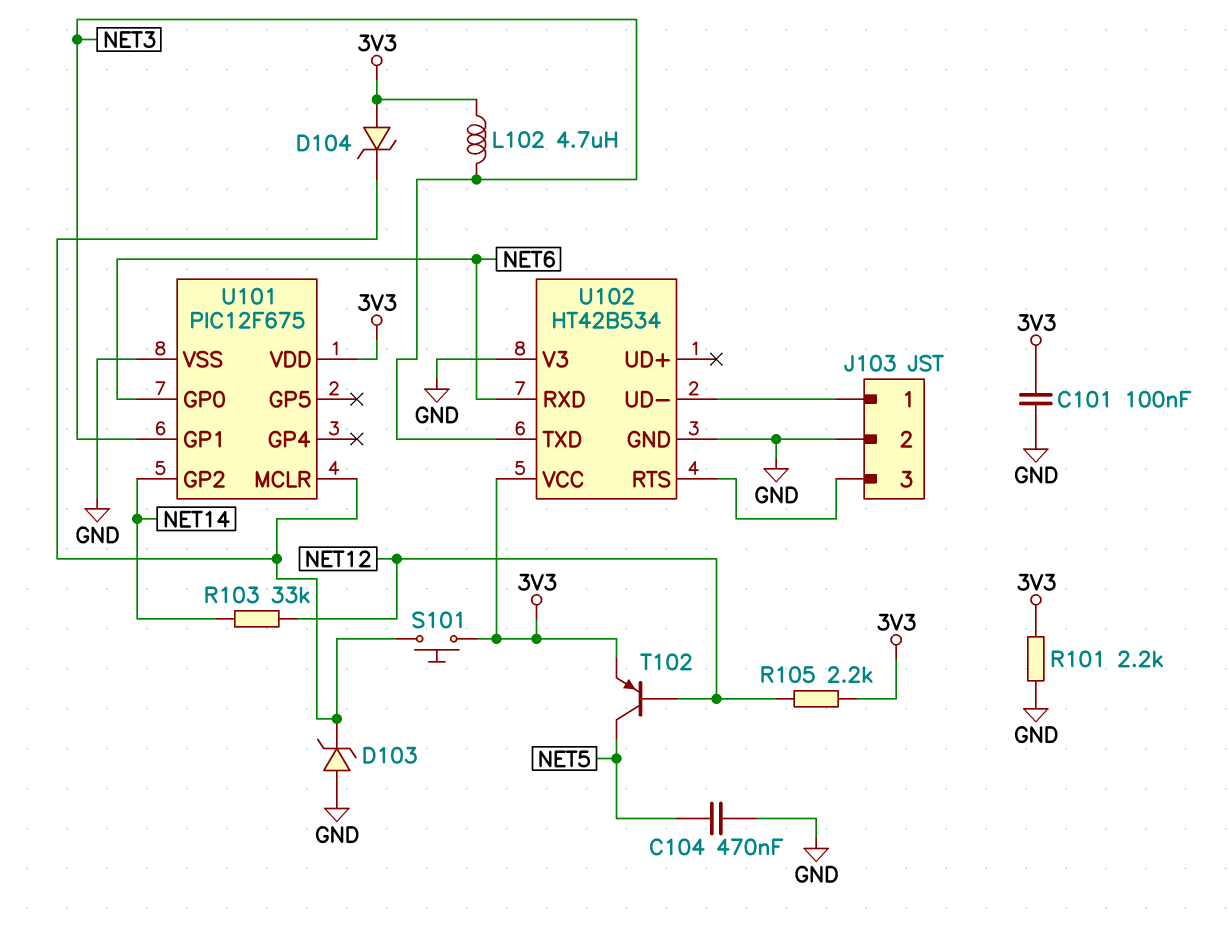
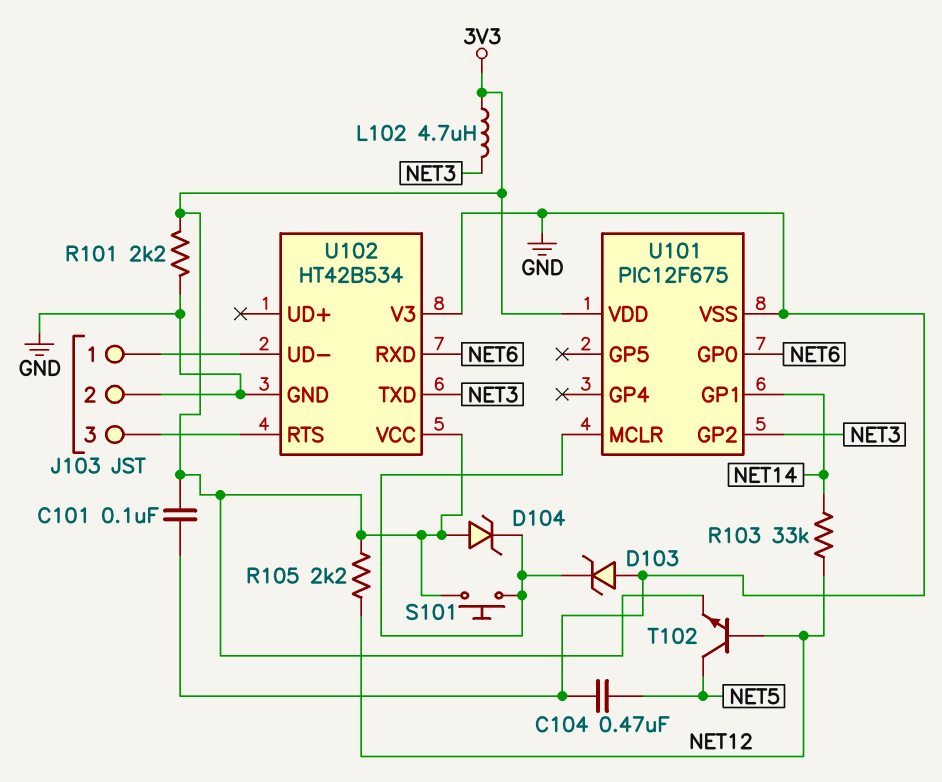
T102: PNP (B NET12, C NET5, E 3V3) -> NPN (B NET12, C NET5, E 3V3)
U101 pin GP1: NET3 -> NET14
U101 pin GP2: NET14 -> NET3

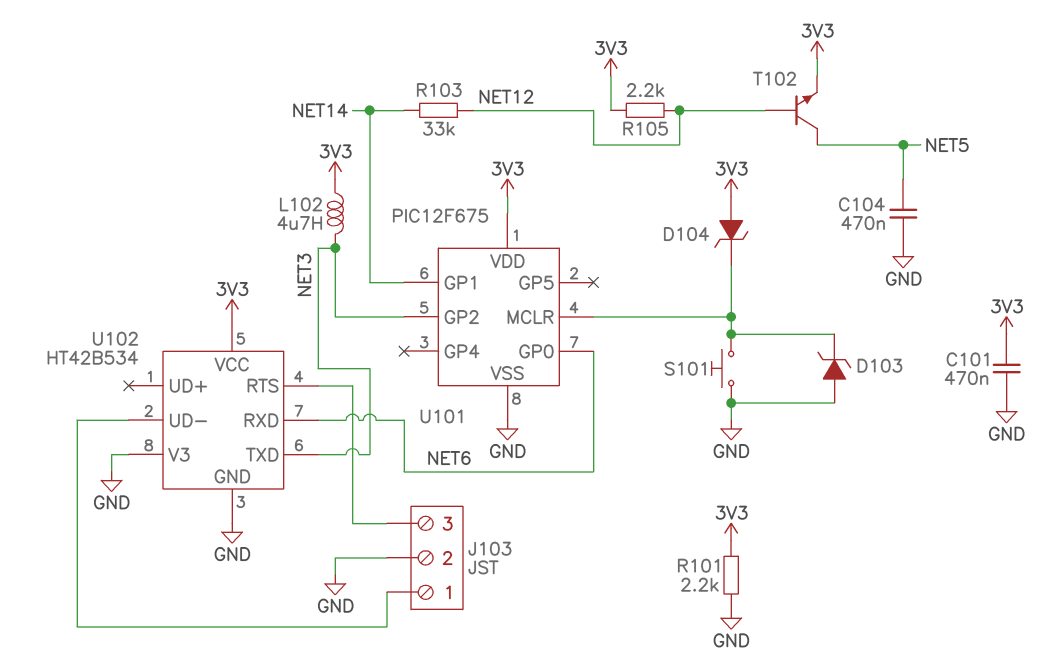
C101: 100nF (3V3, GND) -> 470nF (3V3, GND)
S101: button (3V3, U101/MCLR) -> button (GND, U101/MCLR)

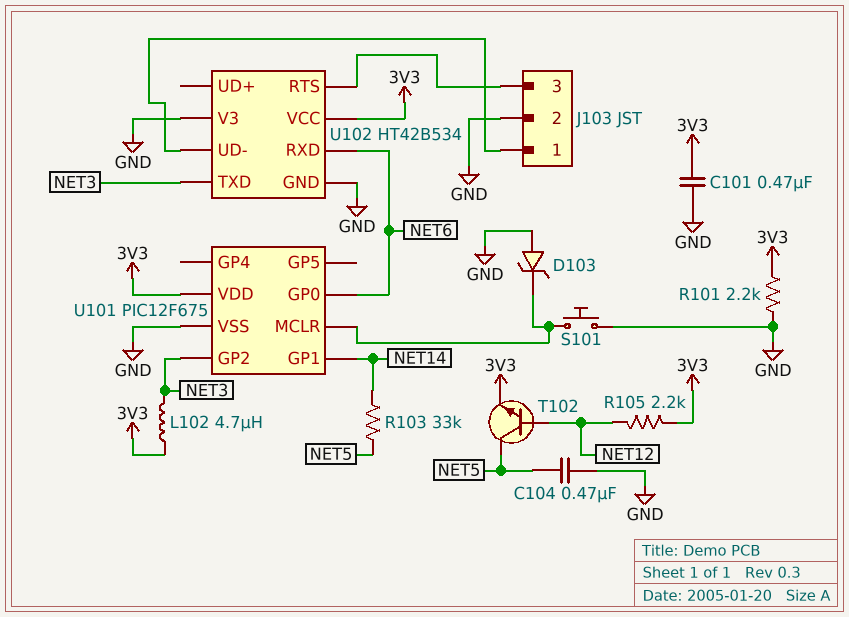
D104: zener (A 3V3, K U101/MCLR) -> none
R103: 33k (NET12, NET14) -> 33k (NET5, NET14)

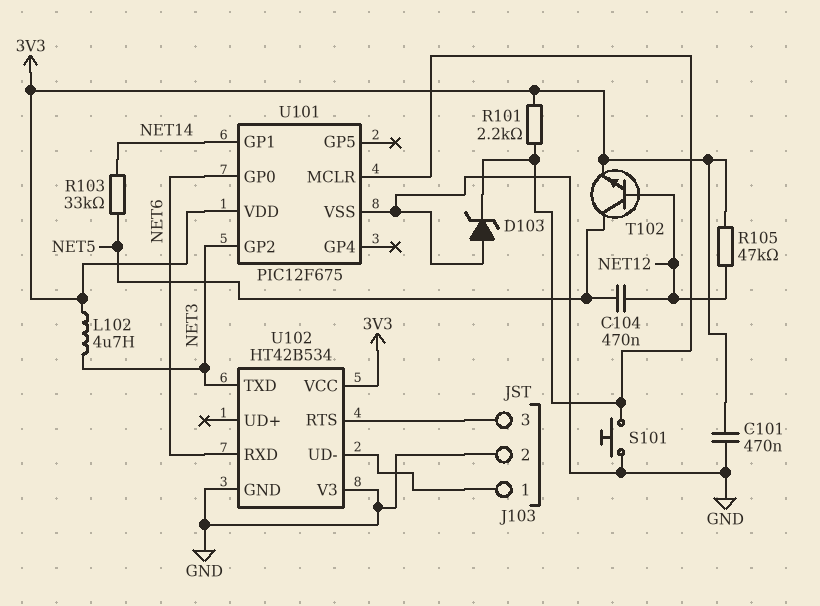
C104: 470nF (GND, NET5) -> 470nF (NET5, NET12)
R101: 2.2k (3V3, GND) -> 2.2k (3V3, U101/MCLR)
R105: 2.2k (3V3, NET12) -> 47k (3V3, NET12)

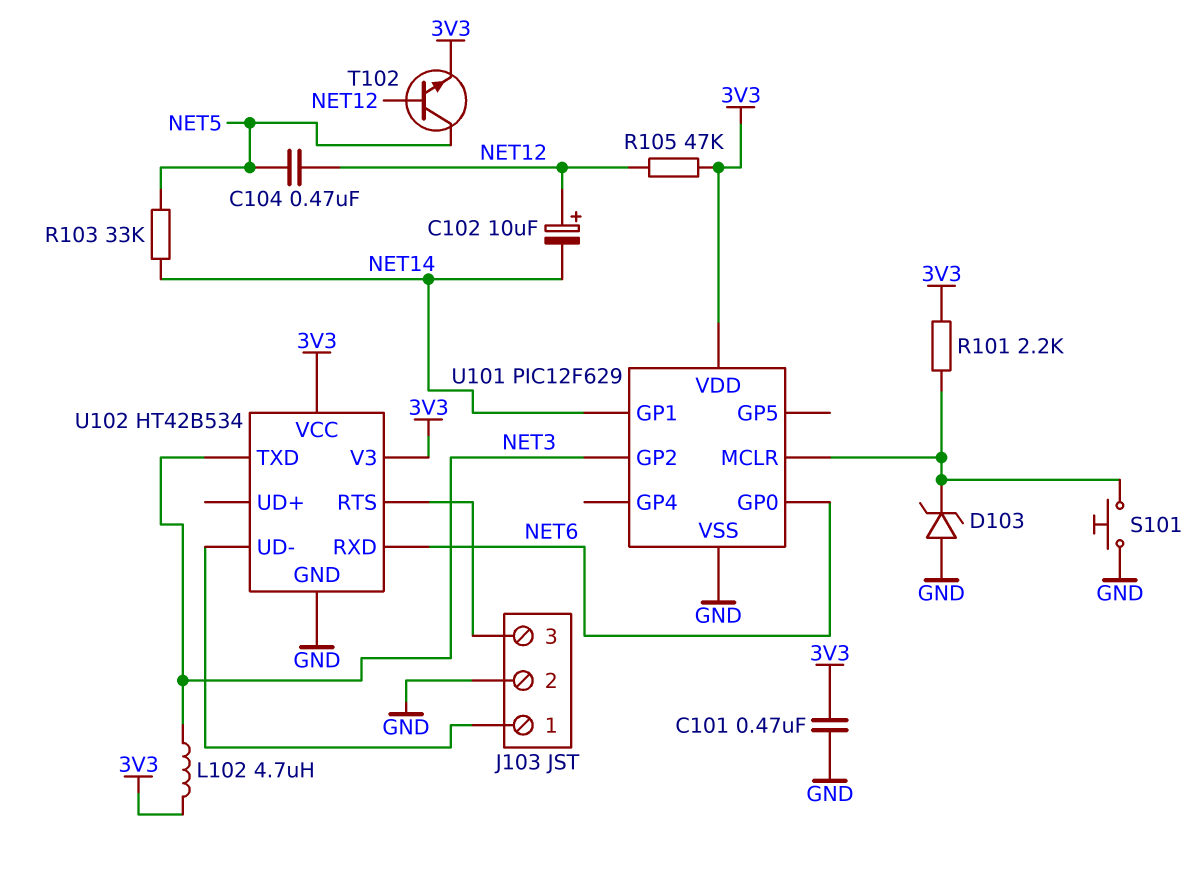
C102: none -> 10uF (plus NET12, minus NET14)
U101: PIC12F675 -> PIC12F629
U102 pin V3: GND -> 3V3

= = =

### ACTIVITY:
Among the entries, find every line holding "none" and return it.

### RESPONSE TO THIS TASK:
D104: zener (A 3V3, K U101/MCLR) -> none
C102: none -> 10uF (plus NET12, minus NET14)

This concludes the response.